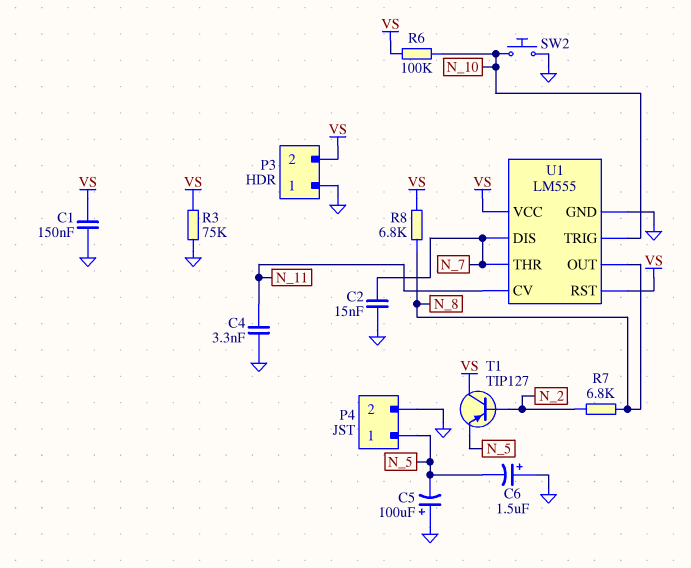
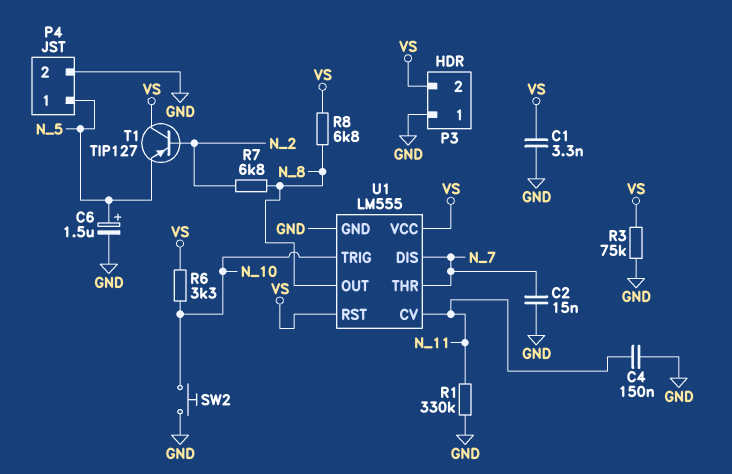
C1: 150nF (GND, VS) -> 3.3nF (GND, VS)
C4: 3.3nF (GND, N_11) -> 150nF (GND, N_11)
C5: 100uF (plus GND, minus N_5) -> none
C6: 1.5uF (plus GND, minus N_5) -> 1.5uF (plus N_5, minus GND)
R1: none -> 330k (GND, N_11)
R6: 100k (N_10, VS) -> 3.3k (N_10, VS)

********************

▶ **WHAT IS BEING ASKED**
Gather all lines from the listing above in which "none" occurs.

▶ **TASK SOLUTION**
C5: 100uF (plus GND, minus N_5) -> none
R1: none -> 330k (GND, N_11)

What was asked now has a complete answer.